Extracted records:

====

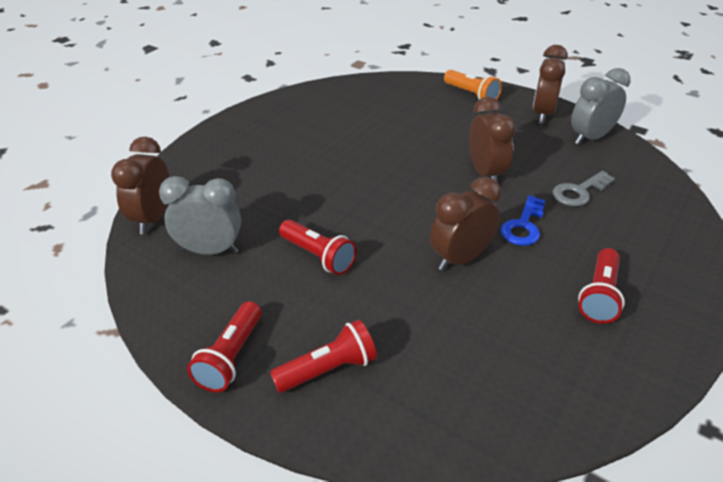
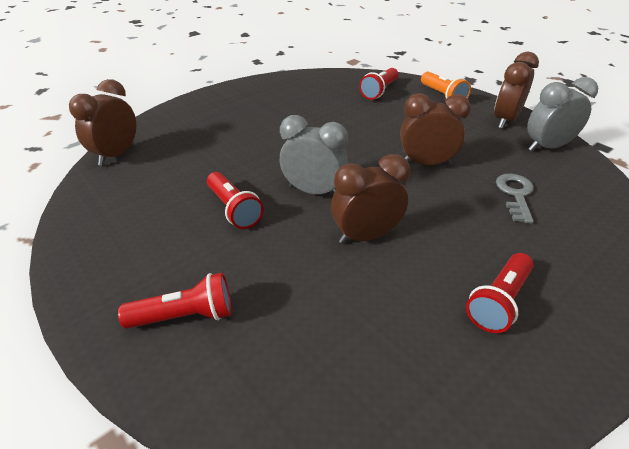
camera: 15 degrees right, 0 degrees up
grey clock [159,176,241,255] -> grey clock moved to [280,115,348,195]
red flashlight [187,301,262,392] -> red flashlight moved to [359,68,398,100]
brown clock [469,97,516,181] -> brown clock turned 90 degrees counterclockwise [400,93,471,165]
blue key [500,195,545,246] -> none
grey key [553,171,615,206] -> grey key turned 120 degrees clockwise [496,174,534,224]

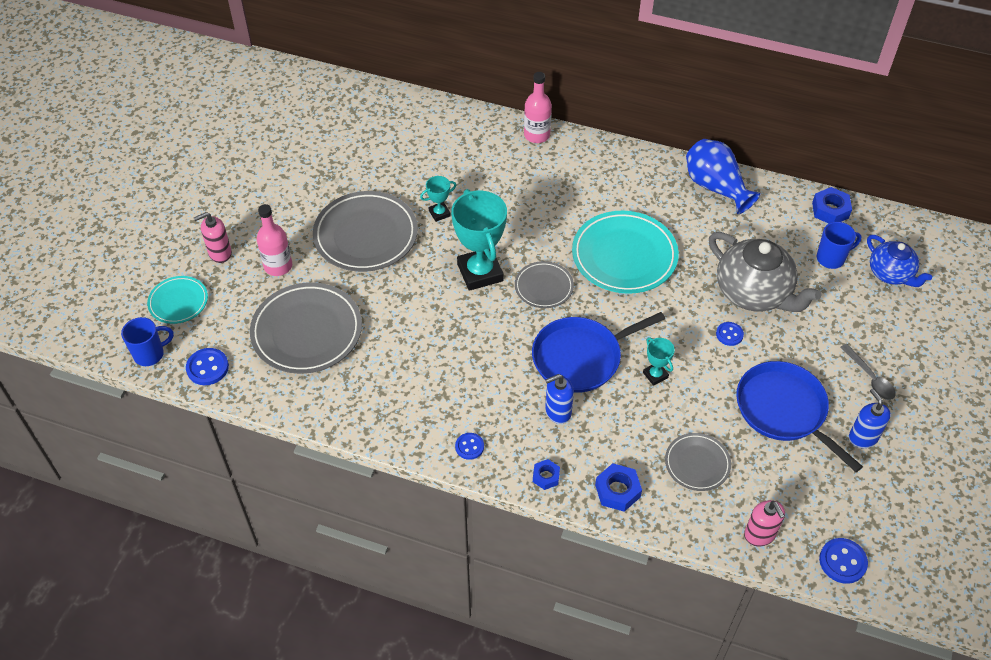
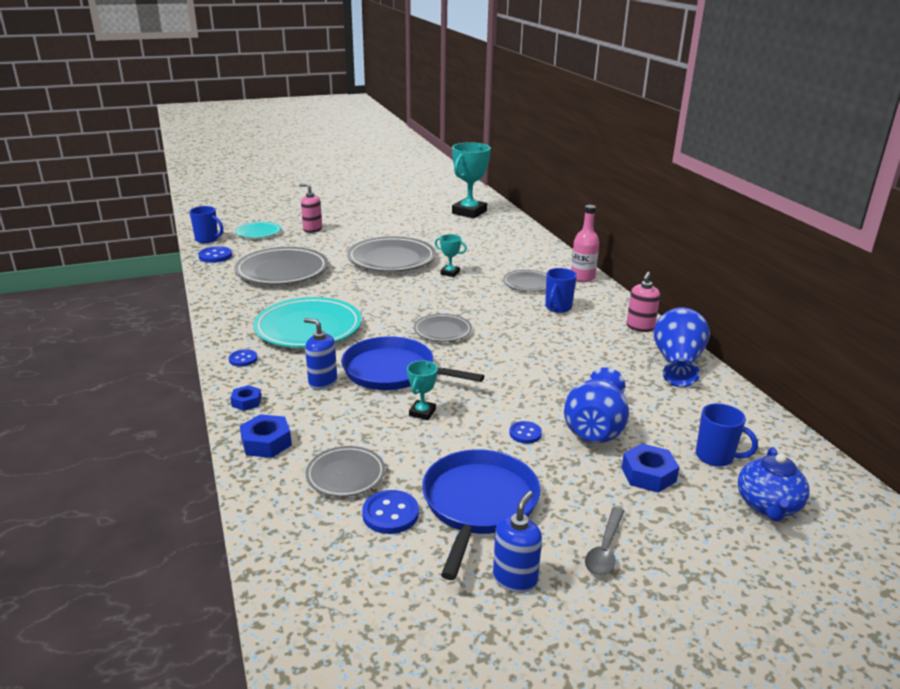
camera: 50 degrees right, 25 degrees down
pink bottle [257,204,292,276] -> none
turquoise trophy [451,189,507,291] -> turquoise trophy moved to [452,142,491,218]
turquoise plate [572,211,679,294] -> turquoise plate moved to [253,297,362,348]
grey teapot [709,232,821,312] -> blue vase [564,367,629,443]
pink soap dispenser [744,500,785,547] -> pink soap dispenser moved to [626,272,660,332]
blue nut [812,187,852,224] -> blue nut moved to [622,444,679,493]
blue button [819,538,868,584] -> blue button moved to [362,490,419,534]
none -> grey plate [503,270,546,292]
none -> blue mug [545,268,577,313]

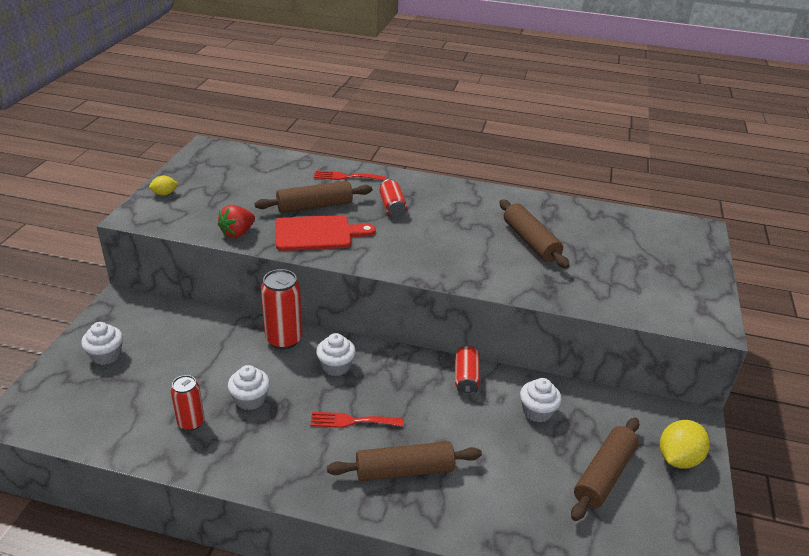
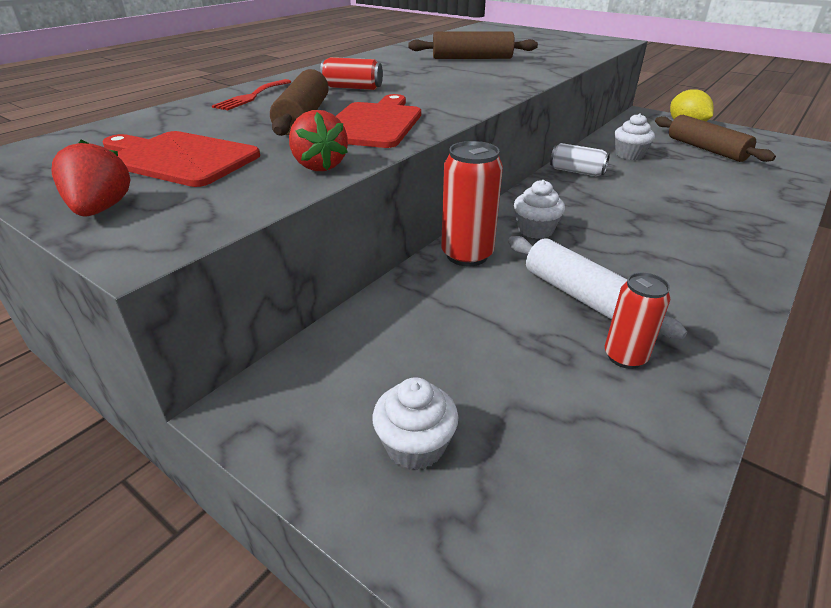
camera: 65 degrees left, 0 degrees up
yellow lemon [149,176,179,196] -> red strawberry [51,140,131,216]
white cupcake [228,365,270,410] -> white rolling pin [508,236,687,339]
red fork [310,412,404,428] -> none
brown rolling pin [327,441,482,481] -> none
red can [455,345,480,395] -> white can [550,143,610,176]
none -> red cutting board [102,131,260,187]

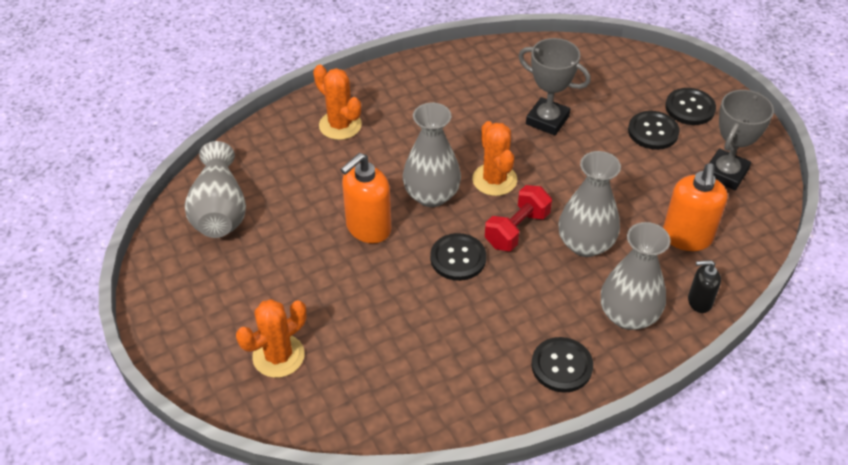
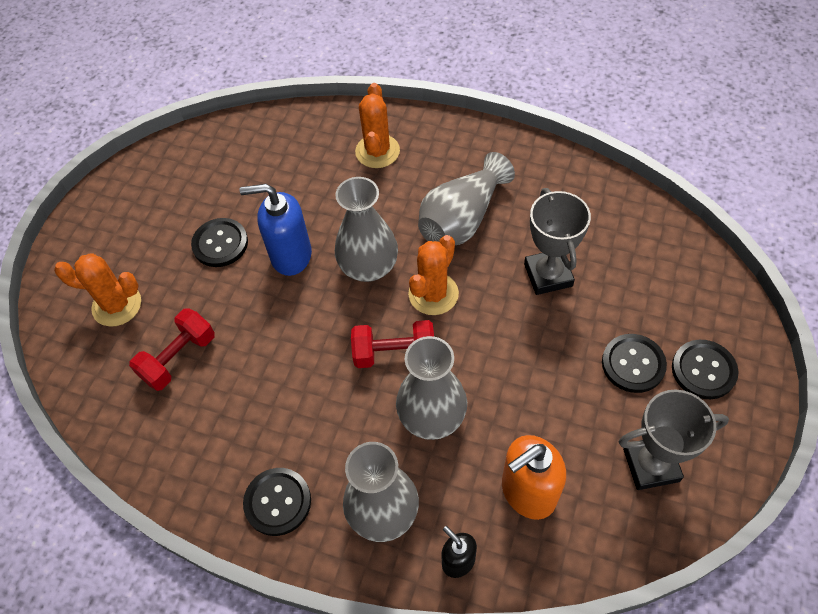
camera: 50 degrees right, 10 degrees up
grey vase [185,141,246,238] -> grey vase moved to [418,152,515,245]
orange soap dispenser [340,153,391,243] -> blue soap dispenser [240,184,312,276]
black button [430,233,486,281] -> black button moved to [191,218,248,267]
none -> red dumbbell [129,308,215,391]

====

You are asked to output the records precisely as they appear, minus any pictures.

- OUTPUT OF THE EXERCISE
camera: 15 degrees right, 0 degrees up
grey clock [159,176,241,255] -> grey clock moved to [280,115,348,195]
red flashlight [187,301,262,392] -> red flashlight moved to [359,68,398,100]
brown clock [469,97,516,181] -> brown clock turned 90 degrees counterclockwise [400,93,471,165]
blue key [500,195,545,246] -> none
grey key [553,171,615,206] -> grey key turned 120 degrees clockwise [496,174,534,224]

camera: 50 degrees right, 25 degrees down
pink bottle [257,204,292,276] -> none
turquoise trophy [451,189,507,291] -> turquoise trophy moved to [452,142,491,218]
turquoise plate [572,211,679,294] -> turquoise plate moved to [253,297,362,348]
grey teapot [709,232,821,312] -> blue vase [564,367,629,443]
pink soap dispenser [744,500,785,547] -> pink soap dispenser moved to [626,272,660,332]
blue nut [812,187,852,224] -> blue nut moved to [622,444,679,493]
blue button [819,538,868,584] -> blue button moved to [362,490,419,534]
none -> grey plate [503,270,546,292]
none -> blue mug [545,268,577,313]

camera: 65 degrees left, 0 degrees up
yellow lemon [149,176,179,196] -> red strawberry [51,140,131,216]
white cupcake [228,365,270,410] -> white rolling pin [508,236,687,339]
red fork [310,412,404,428] -> none
brown rolling pin [327,441,482,481] -> none
red can [455,345,480,395] -> white can [550,143,610,176]
none -> red cutting board [102,131,260,187]

camera: 50 degrees right, 10 degrees up
grey vase [185,141,246,238] -> grey vase moved to [418,152,515,245]
orange soap dispenser [340,153,391,243] -> blue soap dispenser [240,184,312,276]
black button [430,233,486,281] -> black button moved to [191,218,248,267]
none -> red dumbbell [129,308,215,391]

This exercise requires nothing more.